Your task:
Copy out each line of the data that contains "counterclockwise".

Records for the task:
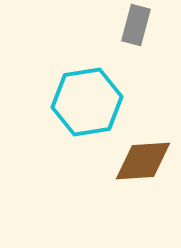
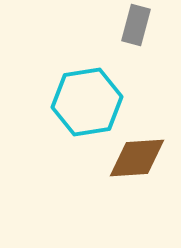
brown diamond: moved 6 px left, 3 px up
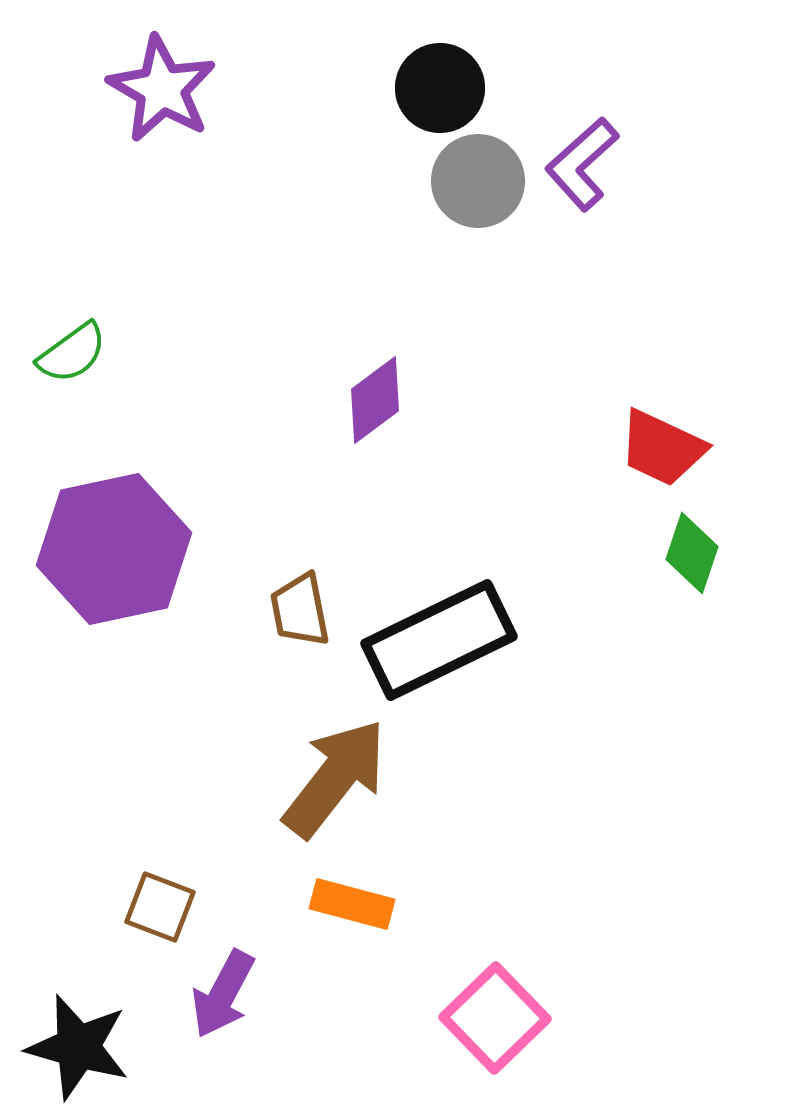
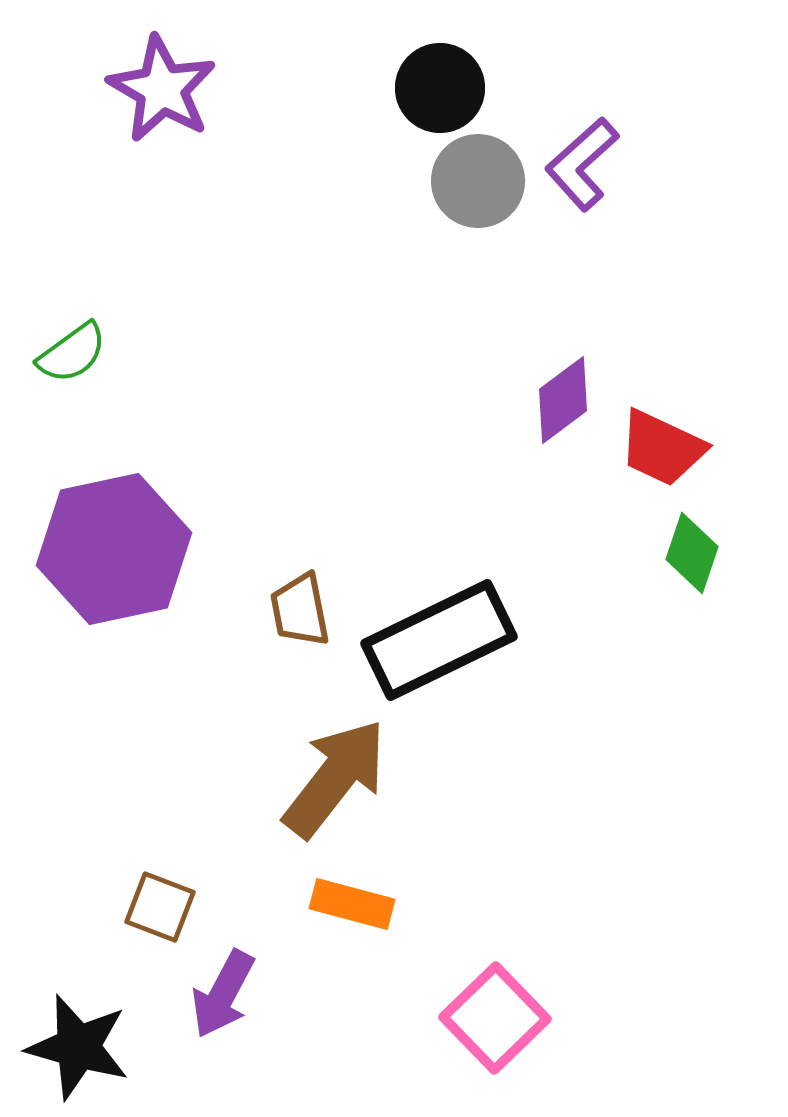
purple diamond: moved 188 px right
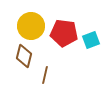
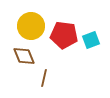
red pentagon: moved 2 px down
brown diamond: rotated 35 degrees counterclockwise
brown line: moved 1 px left, 3 px down
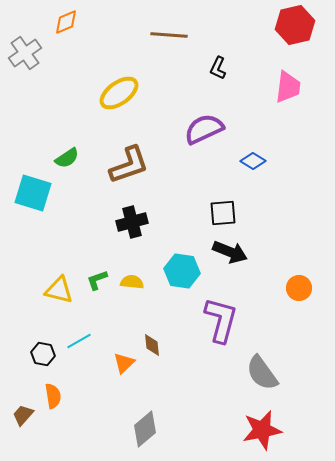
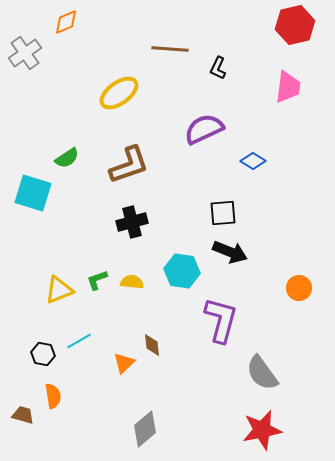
brown line: moved 1 px right, 14 px down
yellow triangle: rotated 36 degrees counterclockwise
brown trapezoid: rotated 65 degrees clockwise
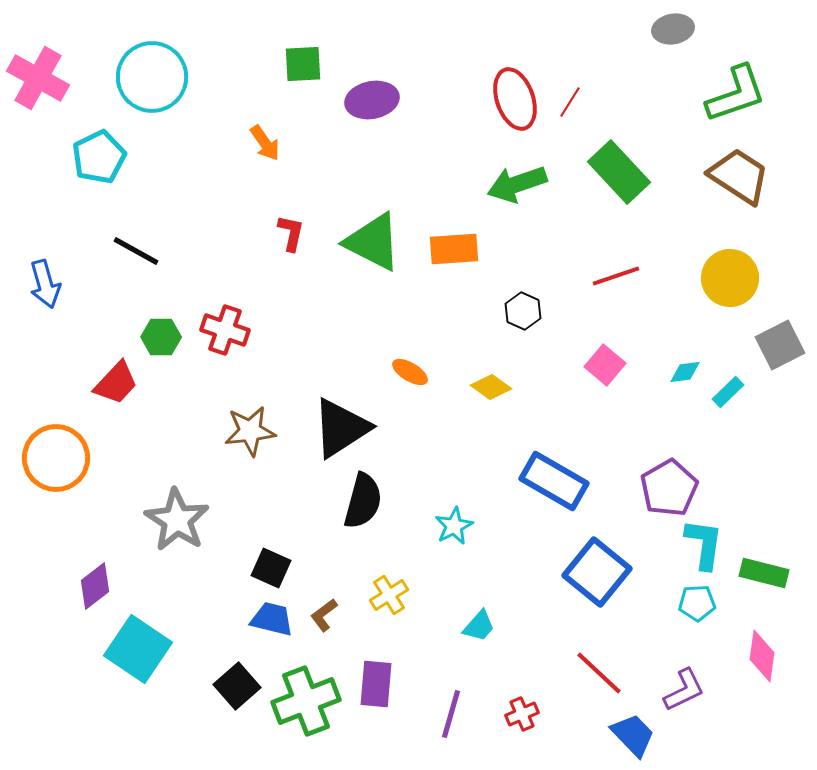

Output of the task:
brown diamond: rotated 35 degrees counterclockwise
yellow triangle: rotated 36 degrees counterclockwise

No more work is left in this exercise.